_SOURCE RECORDS:_
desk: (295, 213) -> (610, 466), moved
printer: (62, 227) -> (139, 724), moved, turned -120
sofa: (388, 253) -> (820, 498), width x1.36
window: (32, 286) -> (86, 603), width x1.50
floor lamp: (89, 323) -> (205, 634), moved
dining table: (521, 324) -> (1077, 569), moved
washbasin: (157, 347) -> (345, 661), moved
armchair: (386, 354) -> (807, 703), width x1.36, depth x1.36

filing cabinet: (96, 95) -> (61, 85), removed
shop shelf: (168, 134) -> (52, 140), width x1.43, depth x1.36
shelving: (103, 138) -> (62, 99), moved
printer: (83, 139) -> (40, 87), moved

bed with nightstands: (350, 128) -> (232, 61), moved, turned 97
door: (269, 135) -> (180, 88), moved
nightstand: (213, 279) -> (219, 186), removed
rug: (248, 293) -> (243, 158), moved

---

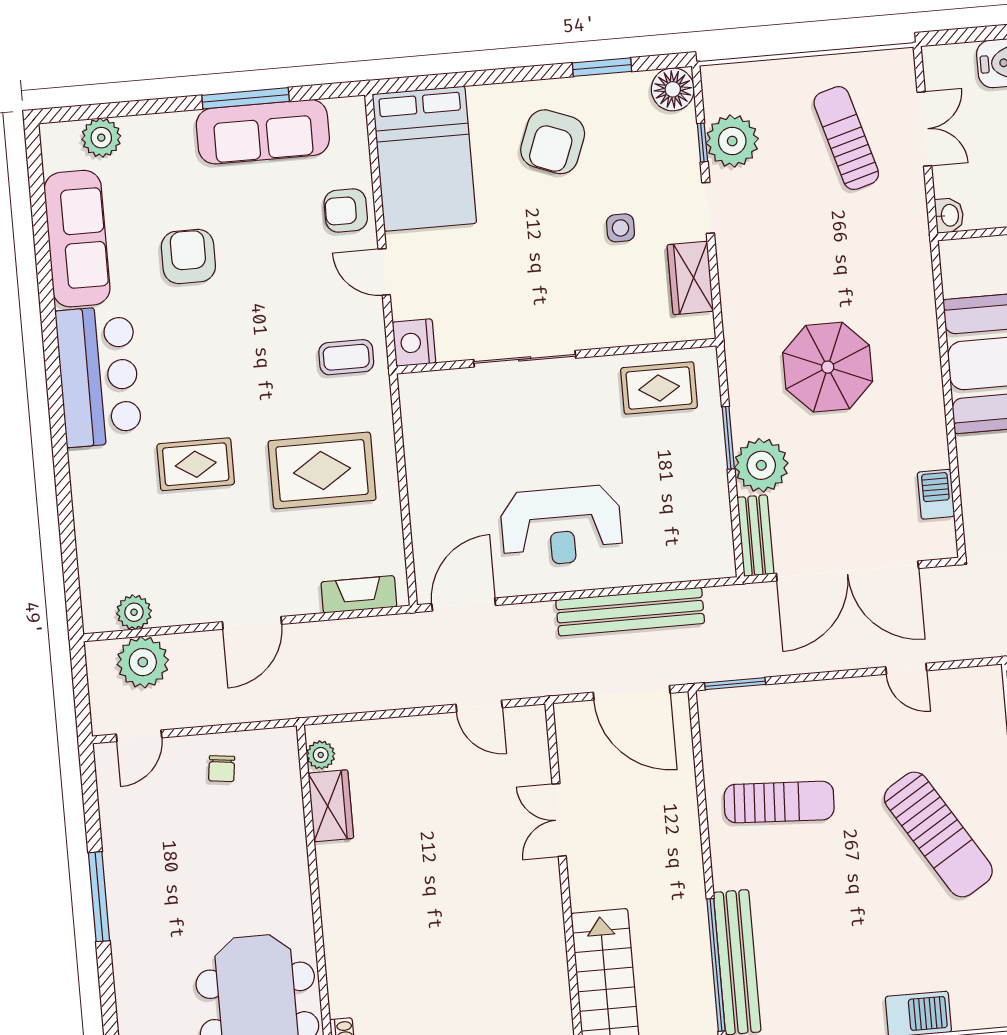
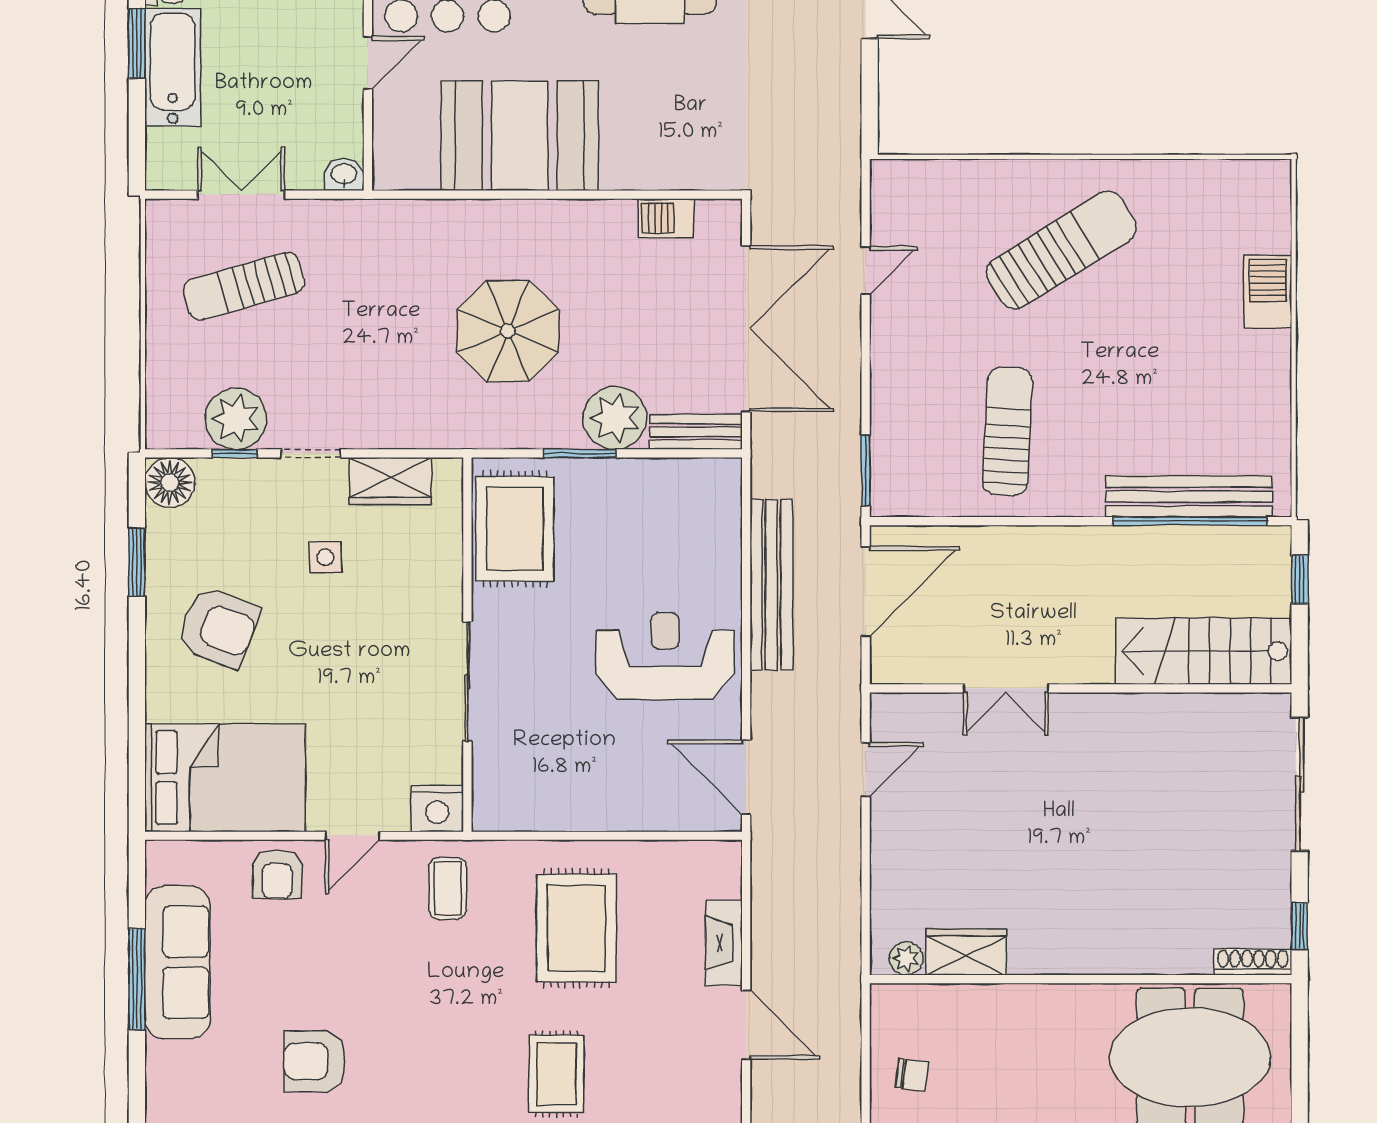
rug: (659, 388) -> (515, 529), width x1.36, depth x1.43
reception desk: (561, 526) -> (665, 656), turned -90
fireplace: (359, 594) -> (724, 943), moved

_DIRECTIVE:_
Scan the entries for lines holding the string "desk", then copy every one of them.

_SOLUTION FOR THIS TASK:_
desk: (295, 213) -> (610, 466), moved
reception desk: (561, 526) -> (665, 656), turned -90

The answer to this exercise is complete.